(Saved data entries)
· · · ·

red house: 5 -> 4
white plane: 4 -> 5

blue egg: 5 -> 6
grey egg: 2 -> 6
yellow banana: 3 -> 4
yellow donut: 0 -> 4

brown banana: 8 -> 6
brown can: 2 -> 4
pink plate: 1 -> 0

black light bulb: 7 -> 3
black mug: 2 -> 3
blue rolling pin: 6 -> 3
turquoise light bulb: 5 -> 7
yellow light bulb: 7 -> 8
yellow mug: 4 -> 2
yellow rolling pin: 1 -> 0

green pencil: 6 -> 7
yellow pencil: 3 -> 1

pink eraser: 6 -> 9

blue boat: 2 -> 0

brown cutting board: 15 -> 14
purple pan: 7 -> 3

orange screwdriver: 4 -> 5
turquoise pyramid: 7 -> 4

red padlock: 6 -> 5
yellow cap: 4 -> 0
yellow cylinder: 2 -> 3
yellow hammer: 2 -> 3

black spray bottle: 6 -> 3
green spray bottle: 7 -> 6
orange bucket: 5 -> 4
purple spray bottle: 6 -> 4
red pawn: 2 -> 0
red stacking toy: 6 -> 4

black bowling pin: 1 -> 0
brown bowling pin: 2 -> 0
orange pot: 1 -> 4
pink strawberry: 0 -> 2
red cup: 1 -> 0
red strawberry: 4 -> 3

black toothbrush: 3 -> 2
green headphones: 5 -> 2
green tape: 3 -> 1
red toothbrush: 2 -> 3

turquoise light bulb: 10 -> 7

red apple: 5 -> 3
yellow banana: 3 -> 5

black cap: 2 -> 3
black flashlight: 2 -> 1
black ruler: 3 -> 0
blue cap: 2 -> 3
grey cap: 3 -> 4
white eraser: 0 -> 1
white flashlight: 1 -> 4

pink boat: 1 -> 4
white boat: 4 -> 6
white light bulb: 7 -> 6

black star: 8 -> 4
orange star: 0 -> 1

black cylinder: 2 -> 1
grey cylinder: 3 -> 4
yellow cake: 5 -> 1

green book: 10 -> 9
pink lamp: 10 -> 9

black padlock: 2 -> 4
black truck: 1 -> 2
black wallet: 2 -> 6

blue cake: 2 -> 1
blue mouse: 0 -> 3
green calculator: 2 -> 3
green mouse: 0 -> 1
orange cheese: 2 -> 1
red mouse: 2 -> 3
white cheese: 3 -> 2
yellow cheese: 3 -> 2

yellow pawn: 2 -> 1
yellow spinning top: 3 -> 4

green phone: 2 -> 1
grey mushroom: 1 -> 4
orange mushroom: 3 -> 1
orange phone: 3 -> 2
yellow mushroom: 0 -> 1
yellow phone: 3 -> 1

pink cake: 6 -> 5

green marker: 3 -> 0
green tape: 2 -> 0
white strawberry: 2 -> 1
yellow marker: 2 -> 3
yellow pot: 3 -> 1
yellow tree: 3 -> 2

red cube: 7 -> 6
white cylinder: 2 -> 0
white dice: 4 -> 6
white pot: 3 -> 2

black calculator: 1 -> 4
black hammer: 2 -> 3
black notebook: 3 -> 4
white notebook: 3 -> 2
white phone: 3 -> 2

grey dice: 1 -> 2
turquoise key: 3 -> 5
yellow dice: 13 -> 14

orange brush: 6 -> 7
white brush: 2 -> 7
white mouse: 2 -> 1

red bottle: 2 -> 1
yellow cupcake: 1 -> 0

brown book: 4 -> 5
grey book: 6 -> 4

· · · ·

[DESCRIPTION OF THE TASK]
Copy task for the entries above: every line with the string "strawberry".

[EXPECTED ANSWER]
pink strawberry: 0 -> 2
red strawberry: 4 -> 3
white strawberry: 2 -> 1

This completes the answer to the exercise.